> Brief
Exactly reproduce the lines from the line that has "none -> black plate D6:D9 level 1" down to the last line of the entries, inclusive.

> Information given
※

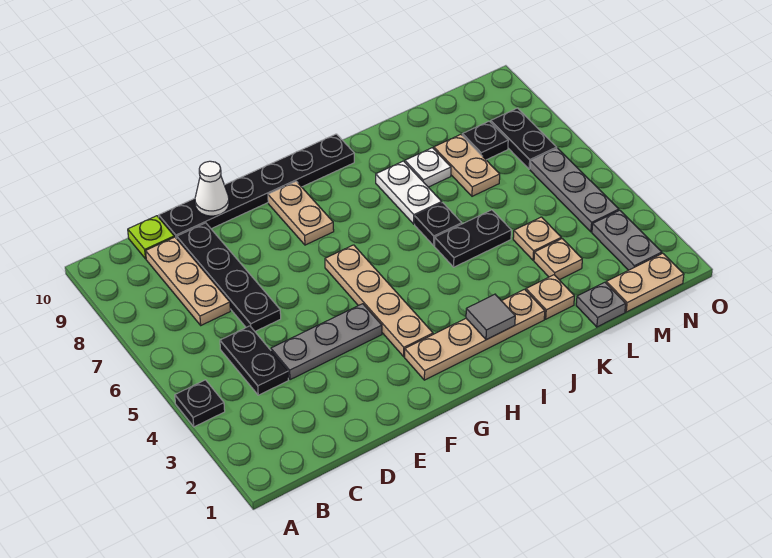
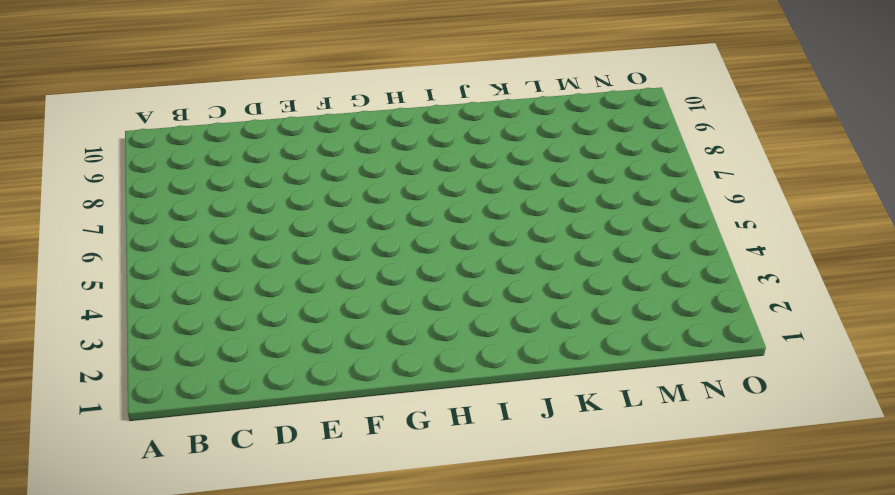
none -> black plate A4 level 1
none -> black plate C4:C5 level 1
none -> tan plate C7:C9 level 1

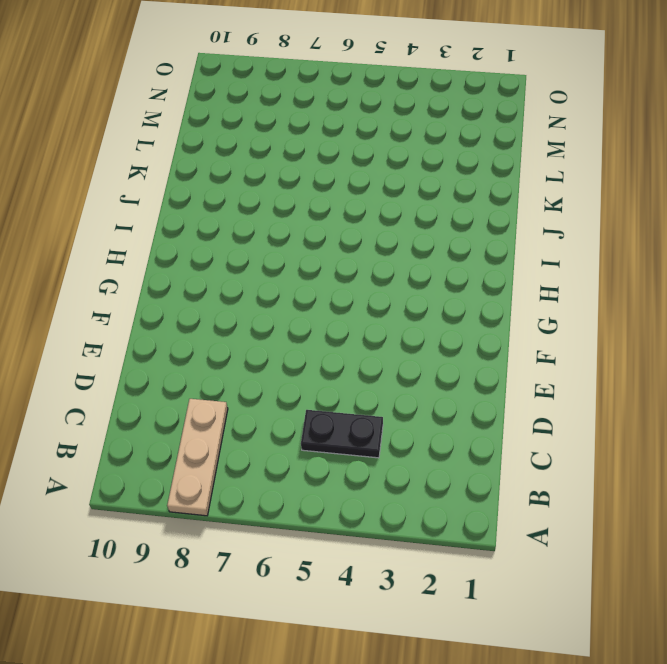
tan plate A8:C8 level 1 -> tan plate C7:C9 level 1
none -> black plate A4 level 1
none -> lime plate C10 level 1
none -> grey plate D4:F4 level 1

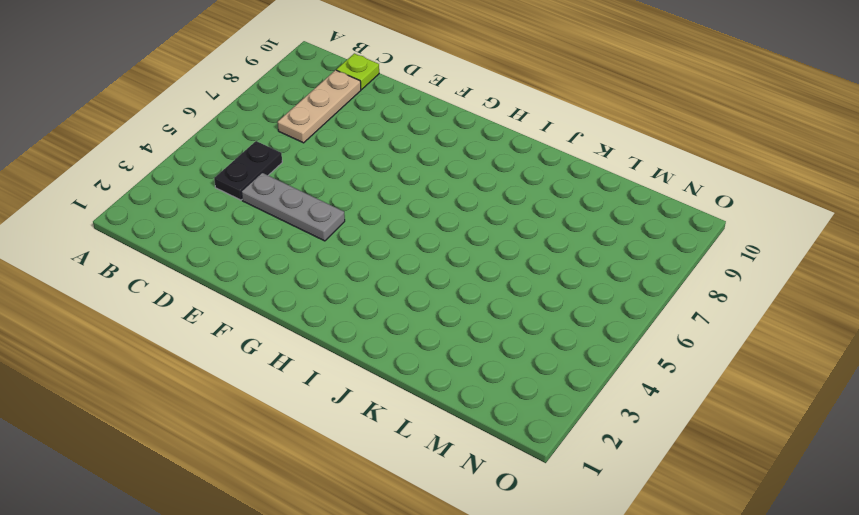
none -> black plate A4 level 1
none -> black plate D6:D9 level 1
none -> black plate D10:I10 level 1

※

> Exercise output
none -> black plate D6:D9 level 1
none -> black plate D10:I10 level 1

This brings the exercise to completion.